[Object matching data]
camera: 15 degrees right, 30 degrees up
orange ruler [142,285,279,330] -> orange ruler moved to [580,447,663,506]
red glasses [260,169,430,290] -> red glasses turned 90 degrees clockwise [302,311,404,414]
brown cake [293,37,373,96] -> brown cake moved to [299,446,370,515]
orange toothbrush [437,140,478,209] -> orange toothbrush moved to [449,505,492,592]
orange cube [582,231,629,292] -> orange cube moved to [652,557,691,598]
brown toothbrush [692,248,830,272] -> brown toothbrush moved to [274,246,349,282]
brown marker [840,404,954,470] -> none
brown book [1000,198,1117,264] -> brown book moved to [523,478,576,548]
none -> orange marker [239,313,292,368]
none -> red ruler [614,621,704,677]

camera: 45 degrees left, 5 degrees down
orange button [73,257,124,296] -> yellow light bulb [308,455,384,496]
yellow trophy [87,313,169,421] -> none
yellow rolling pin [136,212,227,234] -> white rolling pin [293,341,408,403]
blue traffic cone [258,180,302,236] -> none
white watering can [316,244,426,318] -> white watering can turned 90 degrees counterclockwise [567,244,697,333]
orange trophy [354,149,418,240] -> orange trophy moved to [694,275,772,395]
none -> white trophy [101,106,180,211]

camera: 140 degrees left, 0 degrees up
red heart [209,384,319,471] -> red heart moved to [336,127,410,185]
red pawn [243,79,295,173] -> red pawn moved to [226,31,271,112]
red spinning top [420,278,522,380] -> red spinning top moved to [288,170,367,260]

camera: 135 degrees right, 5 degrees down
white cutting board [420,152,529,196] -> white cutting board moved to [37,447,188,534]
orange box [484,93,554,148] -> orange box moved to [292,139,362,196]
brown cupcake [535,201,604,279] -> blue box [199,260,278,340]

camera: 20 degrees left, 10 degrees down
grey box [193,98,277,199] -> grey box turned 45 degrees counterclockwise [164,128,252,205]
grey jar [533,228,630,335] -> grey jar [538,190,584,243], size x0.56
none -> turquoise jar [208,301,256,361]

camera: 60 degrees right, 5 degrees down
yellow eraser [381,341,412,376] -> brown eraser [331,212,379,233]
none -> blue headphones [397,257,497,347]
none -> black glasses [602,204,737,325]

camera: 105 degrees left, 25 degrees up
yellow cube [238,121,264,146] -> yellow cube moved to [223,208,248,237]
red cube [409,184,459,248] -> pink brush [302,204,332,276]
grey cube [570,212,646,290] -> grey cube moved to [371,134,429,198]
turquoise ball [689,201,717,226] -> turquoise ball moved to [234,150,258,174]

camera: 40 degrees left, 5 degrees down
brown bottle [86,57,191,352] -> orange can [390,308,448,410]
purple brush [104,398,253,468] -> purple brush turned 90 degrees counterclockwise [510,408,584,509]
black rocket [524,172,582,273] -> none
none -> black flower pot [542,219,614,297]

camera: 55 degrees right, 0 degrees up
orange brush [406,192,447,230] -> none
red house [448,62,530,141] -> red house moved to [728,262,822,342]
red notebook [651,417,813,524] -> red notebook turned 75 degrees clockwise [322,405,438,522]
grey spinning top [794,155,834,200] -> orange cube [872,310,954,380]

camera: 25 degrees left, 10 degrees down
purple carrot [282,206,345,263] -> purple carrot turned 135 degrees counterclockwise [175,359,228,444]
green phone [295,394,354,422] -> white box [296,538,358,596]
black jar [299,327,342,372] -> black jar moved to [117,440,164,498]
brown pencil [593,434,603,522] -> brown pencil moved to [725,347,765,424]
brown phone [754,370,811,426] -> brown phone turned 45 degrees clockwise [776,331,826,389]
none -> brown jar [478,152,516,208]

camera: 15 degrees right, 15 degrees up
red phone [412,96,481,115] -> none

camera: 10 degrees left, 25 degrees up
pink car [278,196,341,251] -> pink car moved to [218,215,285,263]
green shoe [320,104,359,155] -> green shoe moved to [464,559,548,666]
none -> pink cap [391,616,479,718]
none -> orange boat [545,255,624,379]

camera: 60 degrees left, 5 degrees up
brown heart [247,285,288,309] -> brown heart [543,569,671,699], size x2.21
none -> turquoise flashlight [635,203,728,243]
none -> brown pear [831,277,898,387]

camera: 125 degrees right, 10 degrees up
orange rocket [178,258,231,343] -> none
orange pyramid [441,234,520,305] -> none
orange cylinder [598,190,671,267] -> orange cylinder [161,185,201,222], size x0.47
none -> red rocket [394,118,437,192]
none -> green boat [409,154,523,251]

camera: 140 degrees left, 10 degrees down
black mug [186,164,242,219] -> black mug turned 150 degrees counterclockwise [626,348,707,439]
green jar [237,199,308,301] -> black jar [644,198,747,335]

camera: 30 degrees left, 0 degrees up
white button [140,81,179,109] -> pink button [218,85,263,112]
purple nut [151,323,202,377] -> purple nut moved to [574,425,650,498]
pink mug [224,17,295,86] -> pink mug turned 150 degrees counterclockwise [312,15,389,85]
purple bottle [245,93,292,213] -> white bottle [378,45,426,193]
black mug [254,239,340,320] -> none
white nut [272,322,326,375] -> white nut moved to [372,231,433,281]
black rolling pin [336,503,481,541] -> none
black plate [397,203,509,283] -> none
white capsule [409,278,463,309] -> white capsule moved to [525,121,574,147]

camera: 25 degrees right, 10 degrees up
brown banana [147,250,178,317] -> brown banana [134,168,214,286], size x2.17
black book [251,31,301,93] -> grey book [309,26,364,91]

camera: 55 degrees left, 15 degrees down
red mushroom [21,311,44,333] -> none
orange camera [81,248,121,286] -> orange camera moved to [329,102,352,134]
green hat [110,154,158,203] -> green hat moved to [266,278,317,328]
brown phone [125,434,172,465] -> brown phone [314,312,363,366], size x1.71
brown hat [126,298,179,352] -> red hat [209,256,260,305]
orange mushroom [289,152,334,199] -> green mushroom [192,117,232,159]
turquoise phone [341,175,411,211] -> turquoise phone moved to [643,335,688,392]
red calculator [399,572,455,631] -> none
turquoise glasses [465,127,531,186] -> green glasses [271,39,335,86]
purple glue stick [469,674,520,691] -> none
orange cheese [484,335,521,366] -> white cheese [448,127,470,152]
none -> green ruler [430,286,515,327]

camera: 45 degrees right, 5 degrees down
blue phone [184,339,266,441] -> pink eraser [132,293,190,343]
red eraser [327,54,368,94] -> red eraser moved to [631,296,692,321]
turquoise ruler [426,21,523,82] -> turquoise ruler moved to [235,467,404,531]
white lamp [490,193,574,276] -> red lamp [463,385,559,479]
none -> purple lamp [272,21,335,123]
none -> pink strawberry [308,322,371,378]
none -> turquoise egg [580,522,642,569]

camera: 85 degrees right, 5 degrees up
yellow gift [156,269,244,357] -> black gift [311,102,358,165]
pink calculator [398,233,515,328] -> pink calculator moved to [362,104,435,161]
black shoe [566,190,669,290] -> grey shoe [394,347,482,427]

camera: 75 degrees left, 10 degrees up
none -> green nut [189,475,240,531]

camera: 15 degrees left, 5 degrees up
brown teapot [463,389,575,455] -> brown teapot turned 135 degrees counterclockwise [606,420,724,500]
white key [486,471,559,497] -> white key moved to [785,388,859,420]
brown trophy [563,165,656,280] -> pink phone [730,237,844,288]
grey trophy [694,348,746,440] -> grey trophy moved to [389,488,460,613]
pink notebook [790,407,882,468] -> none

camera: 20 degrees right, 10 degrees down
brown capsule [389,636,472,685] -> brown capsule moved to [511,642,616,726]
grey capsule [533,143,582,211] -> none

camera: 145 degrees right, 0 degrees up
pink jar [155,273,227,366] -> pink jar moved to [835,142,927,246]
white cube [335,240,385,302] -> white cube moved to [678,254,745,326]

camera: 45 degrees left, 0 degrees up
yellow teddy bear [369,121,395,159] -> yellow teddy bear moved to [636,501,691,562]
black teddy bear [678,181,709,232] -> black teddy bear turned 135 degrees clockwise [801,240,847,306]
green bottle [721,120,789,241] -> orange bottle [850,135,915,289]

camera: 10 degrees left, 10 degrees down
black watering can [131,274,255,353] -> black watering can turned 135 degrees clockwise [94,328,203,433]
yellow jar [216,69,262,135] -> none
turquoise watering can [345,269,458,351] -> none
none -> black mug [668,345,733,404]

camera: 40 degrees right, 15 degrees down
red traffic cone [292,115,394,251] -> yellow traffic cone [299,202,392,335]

— Task goal —
Take the entries above and copy them exactly from the first line through the line with "brown cake [293,37,373,96]"; leave out every line after it.

— Answer space —
camera: 15 degrees right, 30 degrees up
orange ruler [142,285,279,330] -> orange ruler moved to [580,447,663,506]
red glasses [260,169,430,290] -> red glasses turned 90 degrees clockwise [302,311,404,414]
brown cake [293,37,373,96] -> brown cake moved to [299,446,370,515]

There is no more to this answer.